ACTIVITY:
Copy everything in the records exactly; the pictures stay out.

EXERCISE DATA:
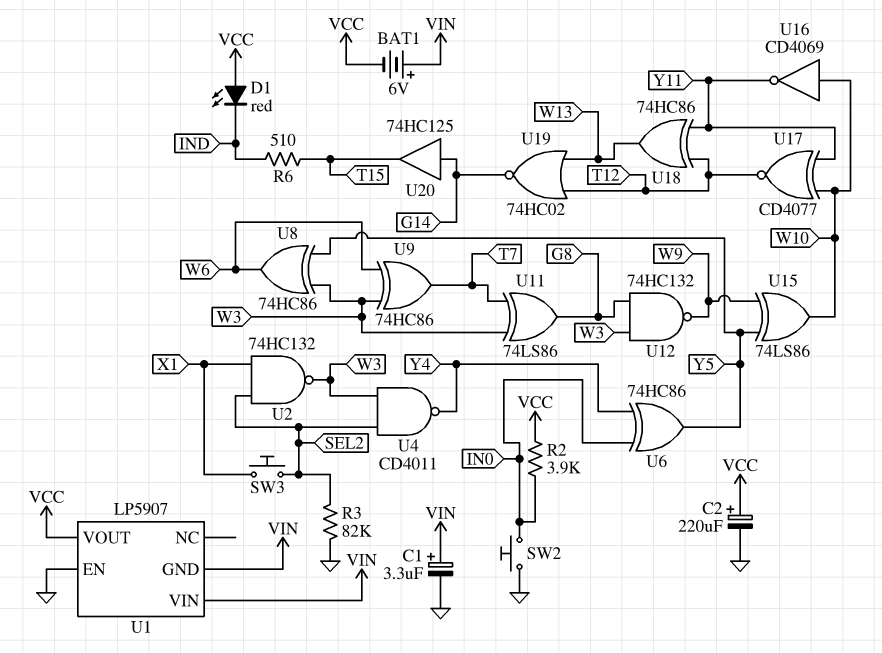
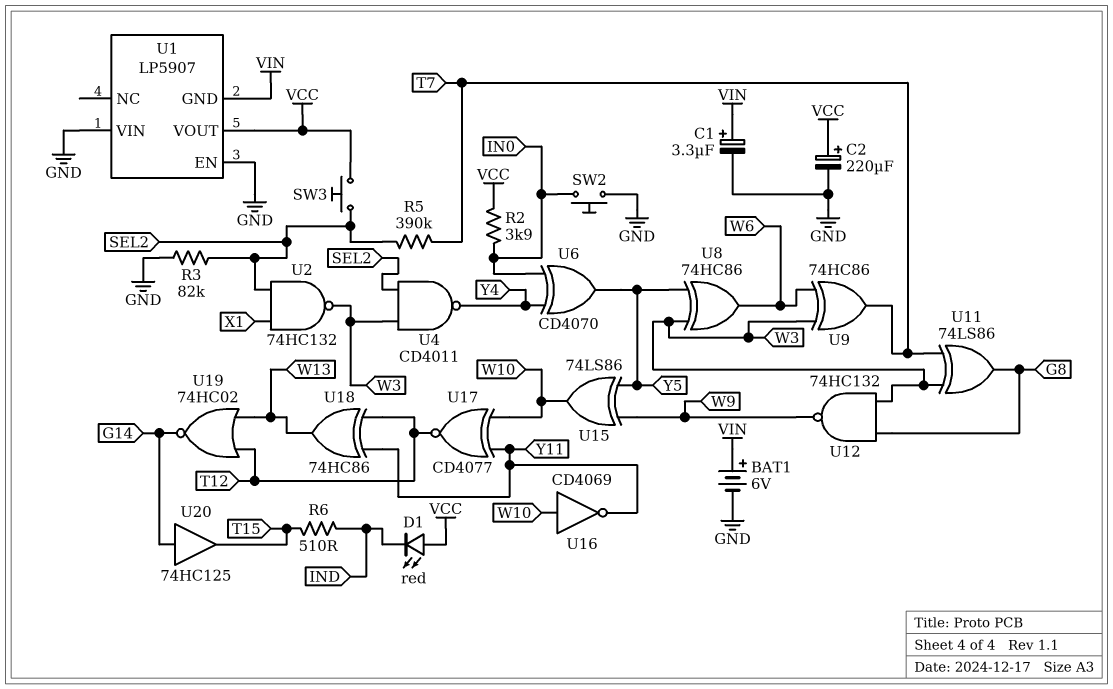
BAT1: 6V (plus VIN, minus VCC) -> 6V (plus VIN, minus GND)
R5: none -> 390k (SEL2, T7)
SW3: button (SEL2, X1) -> button (SEL2, VCC)
U1 pin VIN: VIN -> GND
U6: XOR 74HC86 (in IN0, in Y4, out Y5) -> XOR CD4070 (in IN0, in Y4, out Y5)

WORKED SOLUTION:
BAT1: 6V (plus VIN, minus VCC) -> 6V (plus VIN, minus GND)
R5: none -> 390k (SEL2, T7)
SW3: button (SEL2, X1) -> button (SEL2, VCC)
U1 pin VIN: VIN -> GND
U6: XOR 74HC86 (in IN0, in Y4, out Y5) -> XOR CD4070 (in IN0, in Y4, out Y5)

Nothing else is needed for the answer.